◆ BRIEF: Select, from the data, each line where "label" occurs.

◆ SUPPLIED DATA:
** BEGIN **

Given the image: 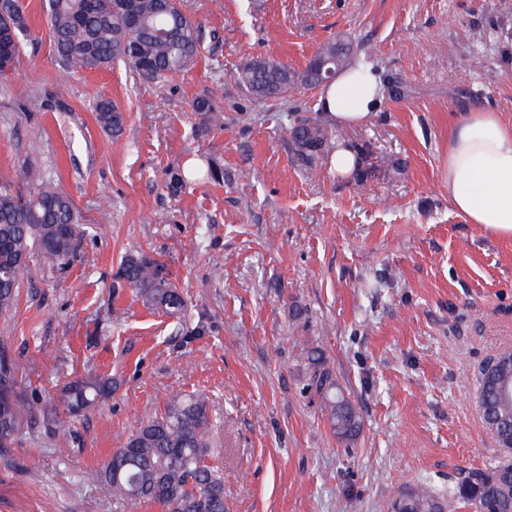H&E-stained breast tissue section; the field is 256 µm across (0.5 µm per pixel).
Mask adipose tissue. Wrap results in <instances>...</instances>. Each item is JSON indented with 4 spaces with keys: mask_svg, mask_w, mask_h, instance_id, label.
Masks as SVG:
<instances>
[{
    "mask_svg": "<svg viewBox=\"0 0 512 512\" xmlns=\"http://www.w3.org/2000/svg\"><path fill=\"white\" fill-rule=\"evenodd\" d=\"M319 105L337 124H364L380 105L371 66L344 71L324 90ZM448 200L481 231L512 237V126L492 112H470L448 135Z\"/></svg>",
    "mask_w": 512,
    "mask_h": 512,
    "instance_id": "ef3b65f1",
    "label": "adipose tissue"
}]
</instances>
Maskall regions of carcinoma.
Returning a JSON list of instances; mask_svg holds the SVG:
<instances>
[{
  "instance_id": "obj_1",
  "label": "carcinoma",
  "mask_w": 512,
  "mask_h": 512,
  "mask_svg": "<svg viewBox=\"0 0 512 512\" xmlns=\"http://www.w3.org/2000/svg\"><path fill=\"white\" fill-rule=\"evenodd\" d=\"M54 48L64 67L72 72L105 68L122 62L145 80H158L193 64L201 47L198 24L181 9L179 0H136L138 21L112 9V0H46ZM26 32L24 15L15 0H0V75L12 70ZM344 71L353 66L352 52H336V42L321 45L307 65L296 69L266 58H252L239 65L237 84L257 101L282 99L301 87L319 85L322 62ZM193 109L205 125L221 121L220 108L210 97H201ZM102 129L118 137L124 128L121 107L108 99L96 104ZM291 146L298 159L315 162L330 142L328 130L318 120L302 118L293 125ZM214 167L180 171L173 186L220 181ZM13 181L33 185L28 196L0 189V313L15 302L16 290L28 272L32 251H39L59 266L73 257L82 235L71 197L48 180L36 179L27 167L15 170ZM124 285L142 301L170 316L188 309L183 293L166 274L164 265L145 253L124 257L117 273ZM311 370L310 386L322 401V410L333 434L346 442L360 430L355 404L337 384L326 358L316 347L302 352ZM16 365L0 360V448L10 447L28 425L34 407L25 404L17 389ZM499 366L480 370L479 409L487 428L502 444L512 439V396L502 397ZM512 391V371L505 379ZM114 381L104 375L75 376L58 391L53 413L59 423L86 413L112 394ZM216 427L209 400L202 393H172L163 411L143 421L112 450L106 463L84 472L89 483H104L122 502L161 505L165 512H224V472L209 462L211 438ZM503 458L485 469H469L440 493L419 481L398 492L393 512H455L466 505L474 512H512V447Z\"/></svg>"
}]
</instances>
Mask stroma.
<instances>
[{
	"label": "stroma",
	"mask_w": 512,
	"mask_h": 512,
	"mask_svg": "<svg viewBox=\"0 0 512 512\" xmlns=\"http://www.w3.org/2000/svg\"><path fill=\"white\" fill-rule=\"evenodd\" d=\"M22 3L24 49L0 76V185L32 167L72 198L84 234L67 265L31 254L0 314V359L39 407L76 375L117 387L67 425L35 416L0 448V512H163L80 474L174 390L205 393L219 420L226 512H393L417 480L443 491L501 458L477 376L512 349V238L452 209L447 161L466 112L512 125V0H182L201 54L154 82L119 62L69 73L43 0ZM337 40L367 51L384 87L367 123L332 129L358 160L346 175L291 148L296 119H323L321 89L259 102L235 80L247 59L301 69ZM206 96L222 125L194 112ZM103 97L124 110L120 136L97 121ZM207 164L223 181L172 188ZM137 251L164 264L184 316L118 284ZM201 311L208 335L185 342ZM306 346L359 410L353 442L333 436L308 387Z\"/></svg>",
	"instance_id": "stroma-1"
}]
</instances>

** END **

◆ ANSWER TO THIS PROBLEM:
Mask adipose tissue. Wrap results in <instances>...</instances>. Each item is JSON indented with 4 spaces with keys: mask_svg, mask_w, mask_h, instance_id, label.
    "label": "adipose tissue"
  "label": "carcinoma",
	"label": "stroma",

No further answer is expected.